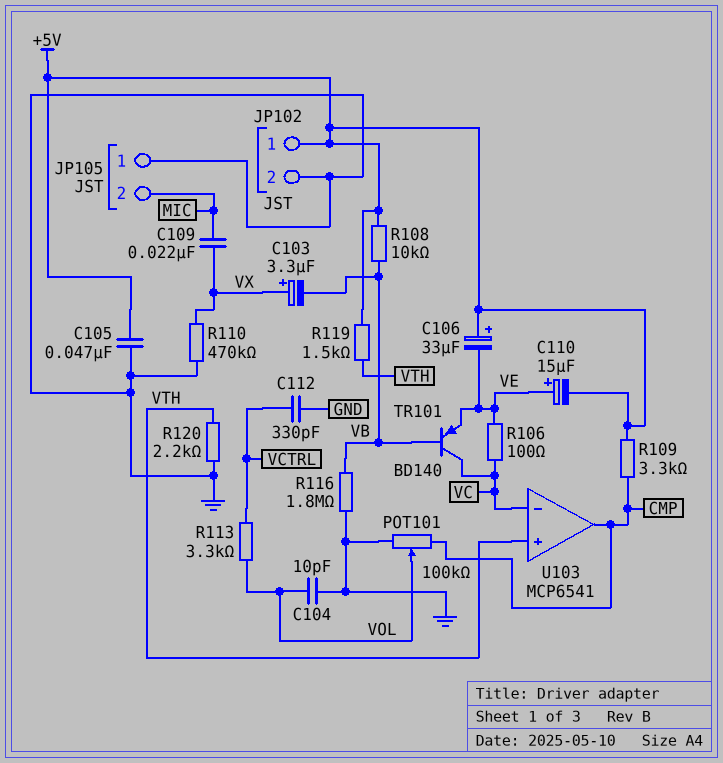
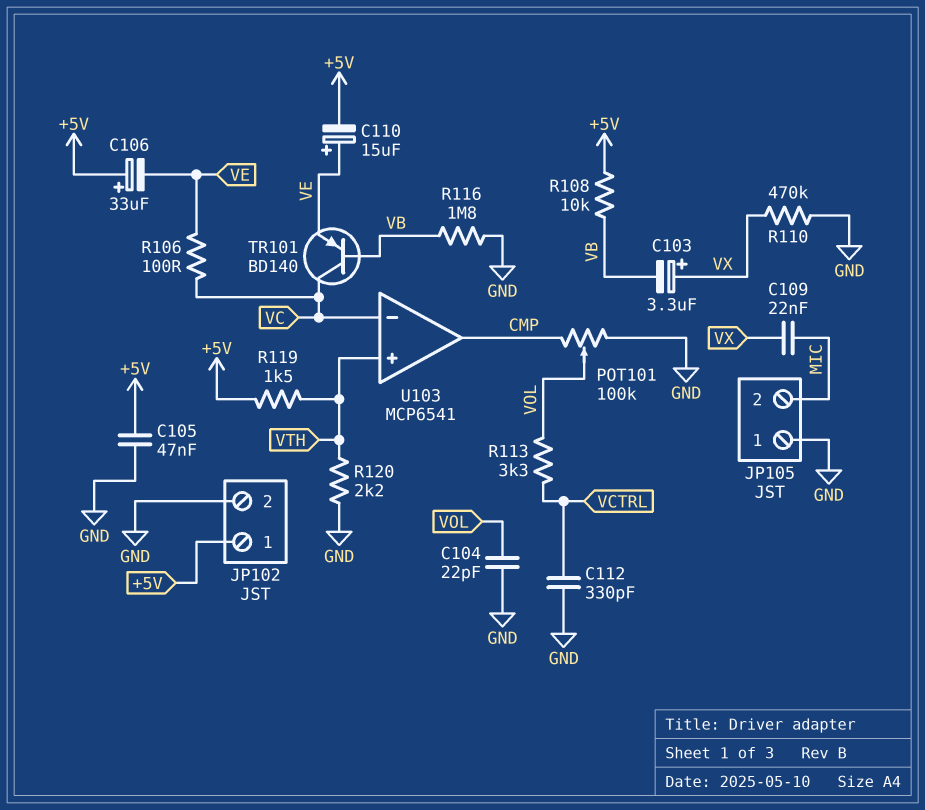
C104: 10pF (GND, VOL) -> 22pF (GND, VOL)
R109: 3.3k (+5V, CMP) -> none

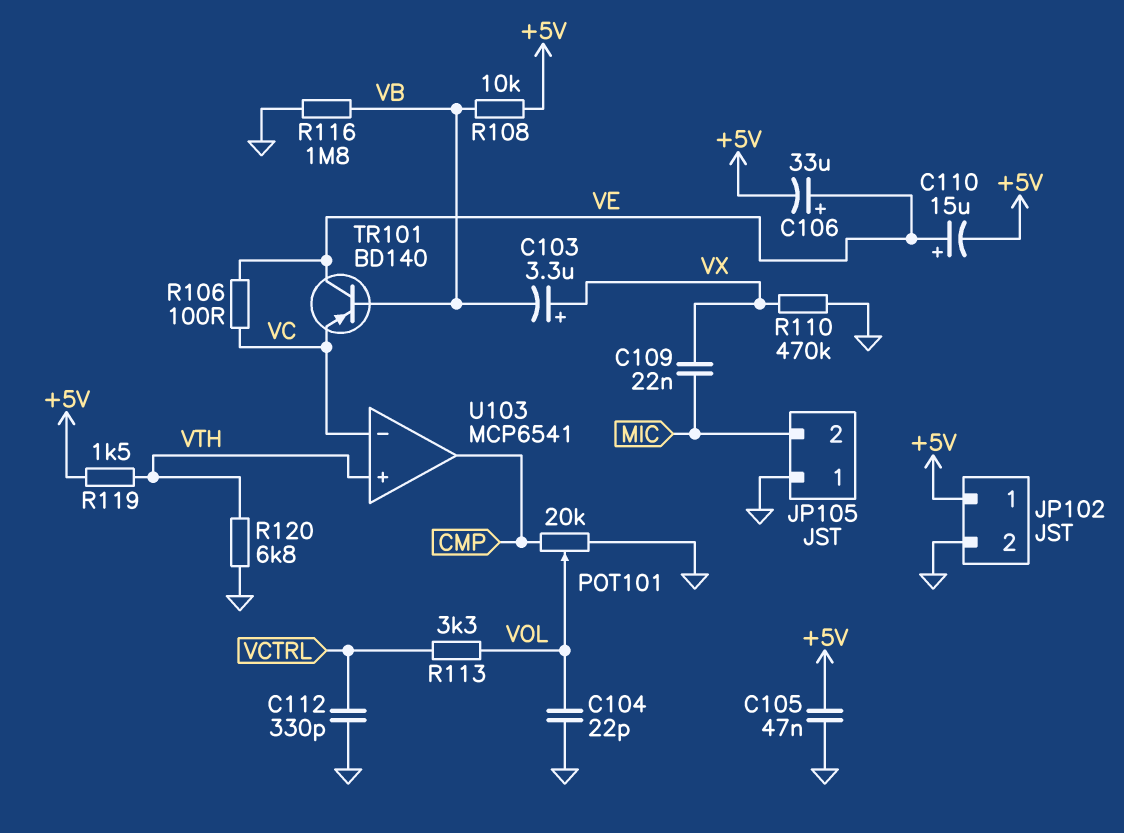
C106: 33uF (plus +5V, minus VE) -> 33uF (plus VE, minus +5V)
POT101: 100k (CMP, GND, wiper VOL) -> 20k (CMP, GND, wiper VOL)
R120: 2.2k (GND, VTH) -> 6.8k (GND, VTH)
TR101: PNP BD140 (B VB, C VC, E VE) -> PNP BD140 (B VB, C VE, E VC)

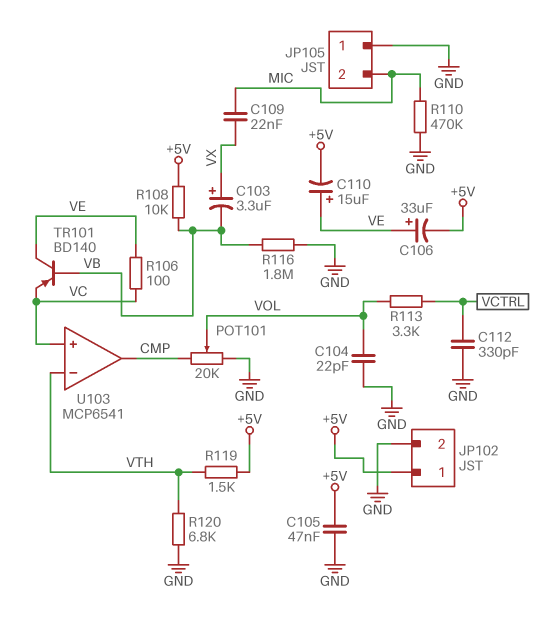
R110: 470k (GND, VX) -> 470k (GND, MIC)
U103 pin in+: VTH -> VC
U103 pin in-: VC -> VTH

-- -- --

## Exercise directions
A word-for-word copy of the entries above is what is needed, without any images.

## Result below
C104: 10pF (GND, VOL) -> 22pF (GND, VOL)
R109: 3.3k (+5V, CMP) -> none

C106: 33uF (plus +5V, minus VE) -> 33uF (plus VE, minus +5V)
POT101: 100k (CMP, GND, wiper VOL) -> 20k (CMP, GND, wiper VOL)
R120: 2.2k (GND, VTH) -> 6.8k (GND, VTH)
TR101: PNP BD140 (B VB, C VC, E VE) -> PNP BD140 (B VB, C VE, E VC)

R110: 470k (GND, VX) -> 470k (GND, MIC)
U103 pin in+: VTH -> VC
U103 pin in-: VC -> VTH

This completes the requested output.